What is being asked
In the records below, find the line containing "printer: (39, 217) -> (238, 275), moved" and the line containing "plant: (50, 221) -> (87, 422), moved". Give again exactly those lines and every line between them, omitting the pictures.

[Coordinate-based change data]

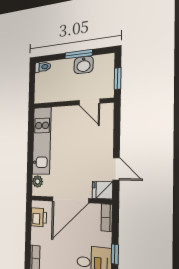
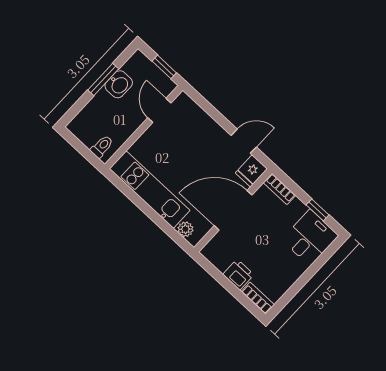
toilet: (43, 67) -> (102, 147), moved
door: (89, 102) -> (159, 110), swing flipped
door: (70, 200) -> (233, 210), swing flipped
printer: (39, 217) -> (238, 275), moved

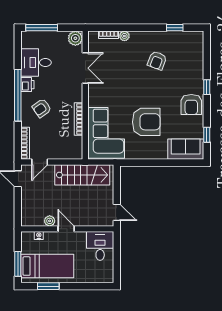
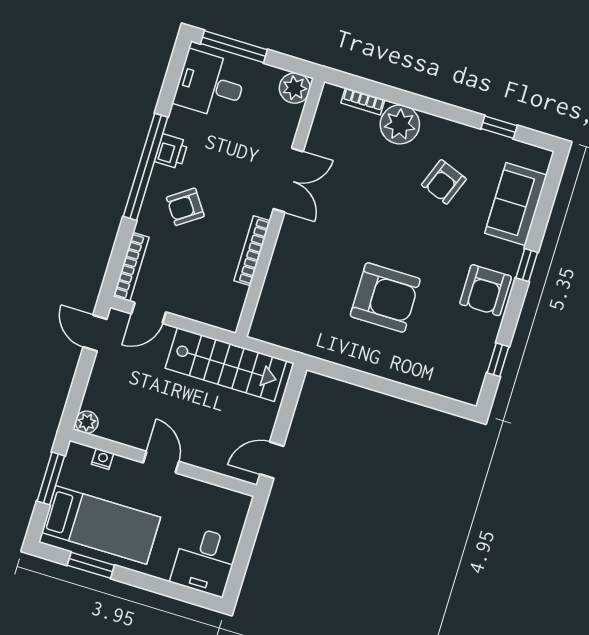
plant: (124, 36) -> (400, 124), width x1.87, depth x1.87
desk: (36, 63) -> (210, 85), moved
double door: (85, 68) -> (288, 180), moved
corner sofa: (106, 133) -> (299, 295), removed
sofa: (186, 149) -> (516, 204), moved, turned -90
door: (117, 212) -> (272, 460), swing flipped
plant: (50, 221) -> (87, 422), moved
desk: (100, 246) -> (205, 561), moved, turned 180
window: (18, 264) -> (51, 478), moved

Response box
printer: (39, 217) -> (238, 275), moved

plant: (124, 36) -> (400, 124), width x1.87, depth x1.87
desk: (36, 63) -> (210, 85), moved
double door: (85, 68) -> (288, 180), moved
corner sofa: (106, 133) -> (299, 295), removed
sofa: (186, 149) -> (516, 204), moved, turned -90
door: (117, 212) -> (272, 460), swing flipped
plant: (50, 221) -> (87, 422), moved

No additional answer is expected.